- [What the task requires]:
Restate word for word the lines of the entries below, starting with the line that holds "none -> purple 2x2 round brick [153,362,265,495]" and ending with the line that holds "none -> green 1x2 brick [212,149,341,290]", and no others.

(Object change descriptions)
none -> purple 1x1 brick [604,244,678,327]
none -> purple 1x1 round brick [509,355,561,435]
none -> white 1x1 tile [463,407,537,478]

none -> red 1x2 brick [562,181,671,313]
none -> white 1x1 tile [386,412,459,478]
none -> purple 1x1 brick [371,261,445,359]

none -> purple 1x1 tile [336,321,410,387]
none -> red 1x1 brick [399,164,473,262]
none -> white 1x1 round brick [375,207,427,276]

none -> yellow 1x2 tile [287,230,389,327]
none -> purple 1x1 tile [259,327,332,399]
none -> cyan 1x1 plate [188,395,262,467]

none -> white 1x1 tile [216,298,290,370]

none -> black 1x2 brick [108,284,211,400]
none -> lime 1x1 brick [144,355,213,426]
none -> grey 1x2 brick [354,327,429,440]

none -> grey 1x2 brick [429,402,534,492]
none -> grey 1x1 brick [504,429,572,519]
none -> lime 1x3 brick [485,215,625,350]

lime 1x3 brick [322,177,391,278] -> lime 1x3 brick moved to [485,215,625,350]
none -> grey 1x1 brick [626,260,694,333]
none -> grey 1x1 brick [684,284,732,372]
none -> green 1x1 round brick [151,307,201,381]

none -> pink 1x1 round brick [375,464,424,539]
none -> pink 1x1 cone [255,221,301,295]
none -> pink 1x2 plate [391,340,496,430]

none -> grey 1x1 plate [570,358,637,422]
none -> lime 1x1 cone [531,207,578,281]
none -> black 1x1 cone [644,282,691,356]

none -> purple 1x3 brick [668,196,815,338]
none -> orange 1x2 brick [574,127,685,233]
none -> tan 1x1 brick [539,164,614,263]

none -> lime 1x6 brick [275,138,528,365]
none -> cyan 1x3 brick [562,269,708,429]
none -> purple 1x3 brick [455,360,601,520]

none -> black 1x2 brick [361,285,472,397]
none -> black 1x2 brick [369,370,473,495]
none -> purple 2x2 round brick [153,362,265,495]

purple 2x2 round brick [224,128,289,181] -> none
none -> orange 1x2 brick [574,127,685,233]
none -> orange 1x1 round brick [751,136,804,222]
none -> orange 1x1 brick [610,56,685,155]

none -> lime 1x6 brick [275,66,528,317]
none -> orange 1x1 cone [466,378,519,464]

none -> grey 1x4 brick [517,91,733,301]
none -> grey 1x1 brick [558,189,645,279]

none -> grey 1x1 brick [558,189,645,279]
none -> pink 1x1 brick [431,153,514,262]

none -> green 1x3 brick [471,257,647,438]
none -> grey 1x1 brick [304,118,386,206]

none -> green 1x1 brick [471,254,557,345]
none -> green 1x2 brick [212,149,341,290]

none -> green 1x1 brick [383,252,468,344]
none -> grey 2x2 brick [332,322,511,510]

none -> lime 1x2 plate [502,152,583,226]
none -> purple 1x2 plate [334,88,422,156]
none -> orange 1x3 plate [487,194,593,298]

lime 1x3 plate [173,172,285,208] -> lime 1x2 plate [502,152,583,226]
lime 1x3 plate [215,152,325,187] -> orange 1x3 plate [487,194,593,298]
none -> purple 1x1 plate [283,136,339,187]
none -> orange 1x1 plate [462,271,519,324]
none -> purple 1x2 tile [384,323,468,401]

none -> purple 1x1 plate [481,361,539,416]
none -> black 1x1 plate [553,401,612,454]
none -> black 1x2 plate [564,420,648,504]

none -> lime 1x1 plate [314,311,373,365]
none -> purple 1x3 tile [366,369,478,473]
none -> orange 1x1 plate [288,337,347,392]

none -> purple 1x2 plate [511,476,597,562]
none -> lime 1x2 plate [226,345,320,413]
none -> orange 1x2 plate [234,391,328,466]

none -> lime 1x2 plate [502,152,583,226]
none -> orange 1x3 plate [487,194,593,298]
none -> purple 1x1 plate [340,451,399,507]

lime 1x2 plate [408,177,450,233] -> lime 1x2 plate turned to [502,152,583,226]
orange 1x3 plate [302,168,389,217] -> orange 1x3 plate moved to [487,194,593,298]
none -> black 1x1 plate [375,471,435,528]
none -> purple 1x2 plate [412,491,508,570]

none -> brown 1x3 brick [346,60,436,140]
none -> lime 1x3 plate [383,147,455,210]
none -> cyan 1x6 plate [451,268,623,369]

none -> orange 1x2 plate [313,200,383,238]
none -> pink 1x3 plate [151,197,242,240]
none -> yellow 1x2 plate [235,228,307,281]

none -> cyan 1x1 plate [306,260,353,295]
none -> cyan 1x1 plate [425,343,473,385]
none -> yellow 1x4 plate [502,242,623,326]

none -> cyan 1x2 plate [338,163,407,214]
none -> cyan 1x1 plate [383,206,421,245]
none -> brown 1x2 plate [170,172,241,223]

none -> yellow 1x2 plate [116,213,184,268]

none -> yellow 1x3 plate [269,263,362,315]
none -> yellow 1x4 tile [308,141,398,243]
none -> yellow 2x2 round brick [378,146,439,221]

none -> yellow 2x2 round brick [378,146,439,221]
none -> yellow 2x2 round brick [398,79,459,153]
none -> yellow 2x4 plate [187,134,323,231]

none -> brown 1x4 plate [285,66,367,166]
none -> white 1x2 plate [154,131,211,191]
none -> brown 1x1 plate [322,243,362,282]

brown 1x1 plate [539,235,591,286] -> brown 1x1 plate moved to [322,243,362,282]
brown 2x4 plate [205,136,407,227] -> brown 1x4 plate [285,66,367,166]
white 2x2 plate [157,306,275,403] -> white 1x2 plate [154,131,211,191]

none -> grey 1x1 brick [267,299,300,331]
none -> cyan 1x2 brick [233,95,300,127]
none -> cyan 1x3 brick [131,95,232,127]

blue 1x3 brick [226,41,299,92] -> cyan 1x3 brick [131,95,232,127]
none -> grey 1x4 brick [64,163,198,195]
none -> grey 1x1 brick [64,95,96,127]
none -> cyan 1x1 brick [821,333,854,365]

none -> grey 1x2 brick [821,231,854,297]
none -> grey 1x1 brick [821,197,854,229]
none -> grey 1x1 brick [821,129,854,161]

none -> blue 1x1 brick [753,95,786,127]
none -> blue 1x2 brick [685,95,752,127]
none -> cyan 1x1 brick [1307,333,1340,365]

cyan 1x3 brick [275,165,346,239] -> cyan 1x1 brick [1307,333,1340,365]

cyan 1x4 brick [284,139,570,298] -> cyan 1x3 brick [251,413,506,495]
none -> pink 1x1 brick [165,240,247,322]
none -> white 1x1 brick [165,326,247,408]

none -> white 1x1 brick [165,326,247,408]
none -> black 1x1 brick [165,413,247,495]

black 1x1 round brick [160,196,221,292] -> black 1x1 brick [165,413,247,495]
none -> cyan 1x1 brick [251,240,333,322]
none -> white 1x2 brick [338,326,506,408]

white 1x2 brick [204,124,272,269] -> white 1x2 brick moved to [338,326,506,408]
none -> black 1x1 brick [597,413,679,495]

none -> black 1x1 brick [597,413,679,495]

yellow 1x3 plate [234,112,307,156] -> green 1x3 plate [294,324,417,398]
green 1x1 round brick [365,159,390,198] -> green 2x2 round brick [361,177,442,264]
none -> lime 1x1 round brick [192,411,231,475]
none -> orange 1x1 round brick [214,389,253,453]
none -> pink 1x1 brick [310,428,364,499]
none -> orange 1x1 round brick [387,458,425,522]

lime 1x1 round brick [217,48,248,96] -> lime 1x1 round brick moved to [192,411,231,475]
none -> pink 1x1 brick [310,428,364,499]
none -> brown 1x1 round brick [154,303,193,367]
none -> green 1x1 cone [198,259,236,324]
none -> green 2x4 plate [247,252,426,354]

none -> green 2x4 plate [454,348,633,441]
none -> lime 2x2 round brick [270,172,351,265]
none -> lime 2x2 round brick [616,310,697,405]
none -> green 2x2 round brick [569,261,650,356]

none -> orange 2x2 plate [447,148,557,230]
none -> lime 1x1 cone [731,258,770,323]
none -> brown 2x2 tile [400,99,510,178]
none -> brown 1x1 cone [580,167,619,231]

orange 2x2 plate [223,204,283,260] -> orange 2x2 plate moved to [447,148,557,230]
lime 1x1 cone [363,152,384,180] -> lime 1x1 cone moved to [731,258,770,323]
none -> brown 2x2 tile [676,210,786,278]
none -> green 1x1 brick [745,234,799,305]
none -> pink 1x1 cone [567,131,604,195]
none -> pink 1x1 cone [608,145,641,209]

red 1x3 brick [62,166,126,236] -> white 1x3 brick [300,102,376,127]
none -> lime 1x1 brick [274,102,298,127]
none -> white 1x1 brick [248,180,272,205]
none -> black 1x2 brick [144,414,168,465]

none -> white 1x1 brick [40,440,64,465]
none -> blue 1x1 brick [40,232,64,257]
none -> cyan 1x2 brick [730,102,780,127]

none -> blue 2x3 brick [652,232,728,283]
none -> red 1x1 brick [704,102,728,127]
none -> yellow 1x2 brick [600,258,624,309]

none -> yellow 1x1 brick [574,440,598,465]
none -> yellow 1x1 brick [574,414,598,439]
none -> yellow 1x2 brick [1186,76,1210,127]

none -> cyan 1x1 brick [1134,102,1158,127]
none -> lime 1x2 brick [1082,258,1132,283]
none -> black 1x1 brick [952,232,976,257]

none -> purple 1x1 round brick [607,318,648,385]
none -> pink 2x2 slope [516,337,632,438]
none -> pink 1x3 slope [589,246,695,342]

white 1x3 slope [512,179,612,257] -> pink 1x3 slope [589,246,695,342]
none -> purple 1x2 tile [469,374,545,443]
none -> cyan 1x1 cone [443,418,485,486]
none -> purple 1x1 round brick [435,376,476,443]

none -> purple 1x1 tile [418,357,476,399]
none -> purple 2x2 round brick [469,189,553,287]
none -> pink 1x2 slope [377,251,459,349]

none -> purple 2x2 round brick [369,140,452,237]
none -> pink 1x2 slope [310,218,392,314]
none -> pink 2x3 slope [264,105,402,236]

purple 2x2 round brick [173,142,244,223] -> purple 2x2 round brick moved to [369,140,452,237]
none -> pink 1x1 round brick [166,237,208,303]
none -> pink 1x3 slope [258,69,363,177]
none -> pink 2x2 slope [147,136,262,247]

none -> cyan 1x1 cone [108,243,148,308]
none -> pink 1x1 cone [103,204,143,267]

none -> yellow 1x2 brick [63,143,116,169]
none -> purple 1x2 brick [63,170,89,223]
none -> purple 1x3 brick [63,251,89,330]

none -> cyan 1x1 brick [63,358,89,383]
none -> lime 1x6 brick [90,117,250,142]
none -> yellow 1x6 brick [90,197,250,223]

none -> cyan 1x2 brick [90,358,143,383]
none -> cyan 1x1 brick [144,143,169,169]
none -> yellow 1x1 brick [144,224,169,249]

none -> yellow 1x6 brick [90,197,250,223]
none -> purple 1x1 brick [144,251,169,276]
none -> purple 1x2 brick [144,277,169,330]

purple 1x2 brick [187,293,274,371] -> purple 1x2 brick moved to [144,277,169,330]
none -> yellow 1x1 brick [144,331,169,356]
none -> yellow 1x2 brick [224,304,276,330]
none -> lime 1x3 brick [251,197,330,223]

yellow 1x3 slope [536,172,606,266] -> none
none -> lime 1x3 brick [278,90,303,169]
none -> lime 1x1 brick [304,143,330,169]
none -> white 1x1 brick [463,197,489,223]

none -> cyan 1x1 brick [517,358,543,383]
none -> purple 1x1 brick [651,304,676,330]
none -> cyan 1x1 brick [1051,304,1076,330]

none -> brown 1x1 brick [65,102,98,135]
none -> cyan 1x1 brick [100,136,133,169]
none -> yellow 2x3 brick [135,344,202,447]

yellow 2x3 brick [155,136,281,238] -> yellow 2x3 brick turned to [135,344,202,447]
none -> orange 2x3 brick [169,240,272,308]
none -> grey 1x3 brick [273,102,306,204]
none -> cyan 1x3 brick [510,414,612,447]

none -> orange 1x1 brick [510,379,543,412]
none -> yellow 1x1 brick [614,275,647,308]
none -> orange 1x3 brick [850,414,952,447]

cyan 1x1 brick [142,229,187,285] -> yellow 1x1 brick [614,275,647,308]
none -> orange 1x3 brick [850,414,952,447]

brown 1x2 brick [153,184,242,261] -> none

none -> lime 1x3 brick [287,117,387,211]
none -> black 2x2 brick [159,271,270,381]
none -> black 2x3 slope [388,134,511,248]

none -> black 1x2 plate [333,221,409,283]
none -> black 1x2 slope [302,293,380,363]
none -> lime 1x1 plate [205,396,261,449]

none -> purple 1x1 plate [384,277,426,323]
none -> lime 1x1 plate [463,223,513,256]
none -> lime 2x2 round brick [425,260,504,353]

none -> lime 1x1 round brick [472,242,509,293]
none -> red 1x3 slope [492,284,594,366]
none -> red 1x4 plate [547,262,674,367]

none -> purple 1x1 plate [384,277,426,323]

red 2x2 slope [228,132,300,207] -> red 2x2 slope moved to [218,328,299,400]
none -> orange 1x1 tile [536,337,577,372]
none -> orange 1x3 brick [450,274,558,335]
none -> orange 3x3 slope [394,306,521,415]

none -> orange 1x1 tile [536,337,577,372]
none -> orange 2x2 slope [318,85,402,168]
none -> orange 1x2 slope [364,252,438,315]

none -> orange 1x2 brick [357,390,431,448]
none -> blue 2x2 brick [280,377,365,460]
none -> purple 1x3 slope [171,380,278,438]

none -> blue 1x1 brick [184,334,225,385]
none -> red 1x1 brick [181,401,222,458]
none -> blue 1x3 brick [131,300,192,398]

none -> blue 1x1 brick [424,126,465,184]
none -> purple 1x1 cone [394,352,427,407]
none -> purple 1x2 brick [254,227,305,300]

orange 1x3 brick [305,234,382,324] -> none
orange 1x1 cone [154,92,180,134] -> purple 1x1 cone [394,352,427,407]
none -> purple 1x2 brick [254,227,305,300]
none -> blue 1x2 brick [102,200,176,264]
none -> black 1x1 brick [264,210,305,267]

- [Written solution]:
none -> purple 2x2 round brick [153,362,265,495]

purple 2x2 round brick [224,128,289,181] -> none
none -> orange 1x2 brick [574,127,685,233]
none -> orange 1x1 round brick [751,136,804,222]
none -> orange 1x1 brick [610,56,685,155]

none -> lime 1x6 brick [275,66,528,317]
none -> orange 1x1 cone [466,378,519,464]

none -> grey 1x4 brick [517,91,733,301]
none -> grey 1x1 brick [558,189,645,279]

none -> grey 1x1 brick [558,189,645,279]
none -> pink 1x1 brick [431,153,514,262]

none -> green 1x3 brick [471,257,647,438]
none -> grey 1x1 brick [304,118,386,206]

none -> green 1x1 brick [471,254,557,345]
none -> green 1x2 brick [212,149,341,290]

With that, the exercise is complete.